TAREFA A REALIZAR ▸
Por favor, copie sem nenhuma alteração somente o trecho do material que começa na linha que contém "Locate an element" e termina na linha que contém "Describe the element", incluindo as duas.

MATERIAL DO EXERCÍCIO ▸

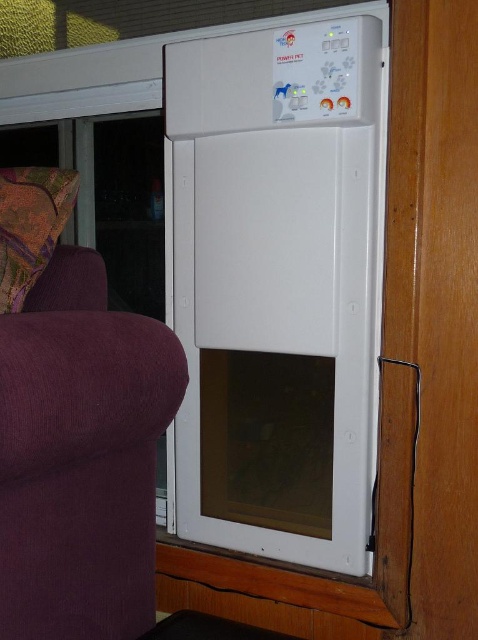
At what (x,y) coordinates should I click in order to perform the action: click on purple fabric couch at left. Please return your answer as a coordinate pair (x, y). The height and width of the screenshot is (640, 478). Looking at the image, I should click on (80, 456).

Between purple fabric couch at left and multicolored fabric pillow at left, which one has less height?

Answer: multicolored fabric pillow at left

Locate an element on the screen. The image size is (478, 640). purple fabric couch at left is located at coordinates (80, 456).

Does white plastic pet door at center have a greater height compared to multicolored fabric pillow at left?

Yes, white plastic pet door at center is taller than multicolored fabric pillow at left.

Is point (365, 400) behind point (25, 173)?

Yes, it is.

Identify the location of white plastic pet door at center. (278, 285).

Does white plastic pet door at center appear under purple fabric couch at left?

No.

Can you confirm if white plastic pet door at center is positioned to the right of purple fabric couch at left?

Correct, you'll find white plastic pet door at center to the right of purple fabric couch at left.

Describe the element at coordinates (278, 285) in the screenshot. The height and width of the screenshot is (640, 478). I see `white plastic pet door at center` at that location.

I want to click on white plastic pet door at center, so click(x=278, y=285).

--

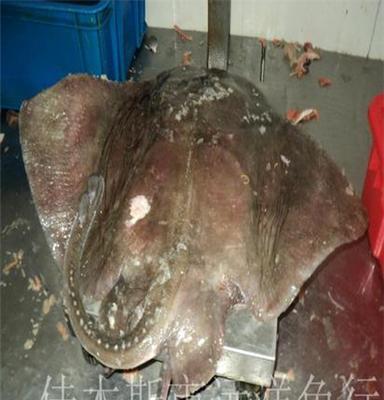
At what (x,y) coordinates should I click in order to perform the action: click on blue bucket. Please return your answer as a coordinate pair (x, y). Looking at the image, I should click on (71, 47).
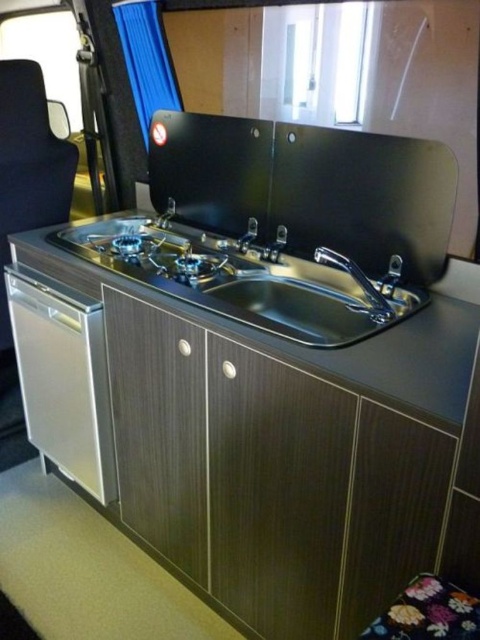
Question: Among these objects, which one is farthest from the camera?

==

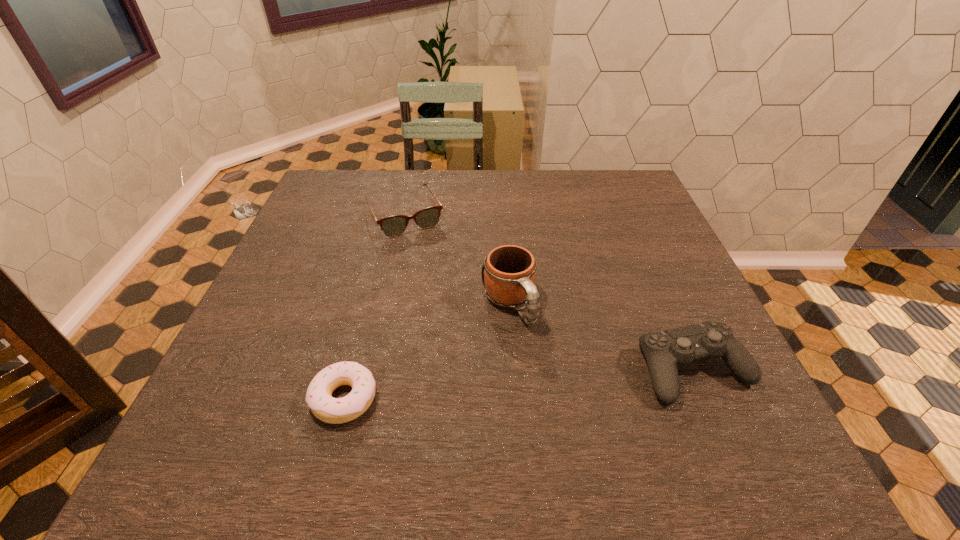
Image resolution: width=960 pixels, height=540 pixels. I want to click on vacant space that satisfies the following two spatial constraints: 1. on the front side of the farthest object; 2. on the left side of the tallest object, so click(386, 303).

SOLUÇÃO DA TAREFA ▸
Locate an element on the screen. The image size is (478, 640). purple fabric couch at left is located at coordinates (80, 456).

Does white plastic pet door at center have a greater height compared to multicolored fabric pillow at left?

Yes, white plastic pet door at center is taller than multicolored fabric pillow at left.

Is point (365, 400) behind point (25, 173)?

Yes, it is.

Identify the location of white plastic pet door at center. (278, 285).

Does white plastic pet door at center appear under purple fabric couch at left?

No.

Can you confirm if white plastic pet door at center is positioned to the right of purple fabric couch at left?

Correct, you'll find white plastic pet door at center to the right of purple fabric couch at left.

Describe the element at coordinates (278, 285) in the screenshot. The height and width of the screenshot is (640, 478). I see `white plastic pet door at center` at that location.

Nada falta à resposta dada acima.